### What you should do
Search the records for the word "brush" and pick out every line that has it.

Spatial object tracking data
=-=-=-=-=

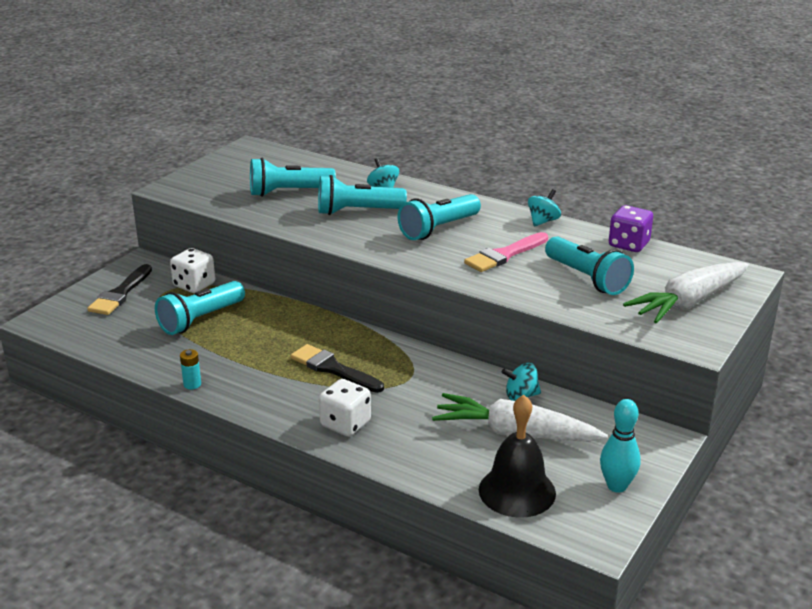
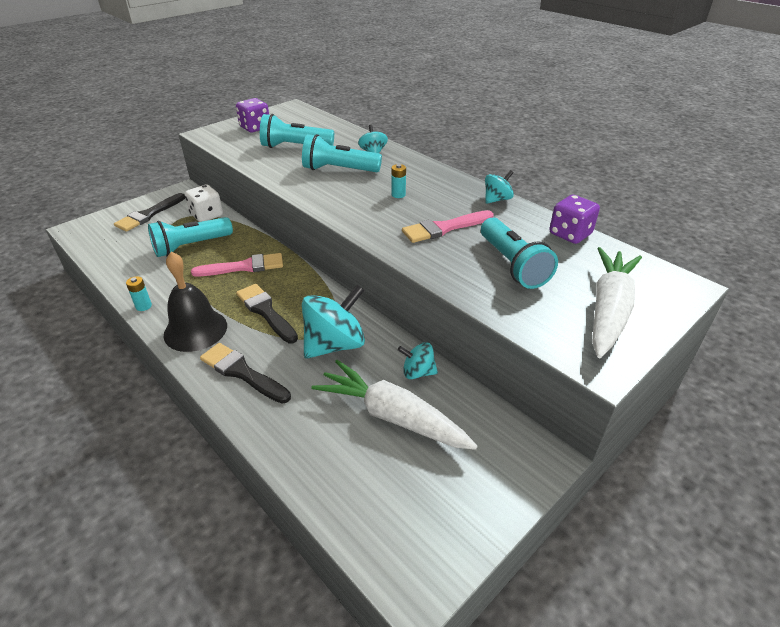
camera: 15 degrees right, 10 degrees up
(223, 176) = (255, 128): none -> purple dice
(279, 331) = (244, 267): none -> pink brush
(345, 424) = (242, 372): white dice -> black brush
(425, 386) = (334, 344): none -> turquoise spinning top
(438, 229) = (398, 194): turquoise flashlight -> turquoise battery
(517, 491) = (360, 492): black bell -> black bell (195, 330)
(616, 486) = (468, 510): turquoise bowling pin -> none
(688, 302) = (609, 310): white carrot -> white carrot turned 135 degrees clockwise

=-=-=-=-=

### Final answer
(279, 331) = (244, 267): none -> pink brush
(345, 424) = (242, 372): white dice -> black brush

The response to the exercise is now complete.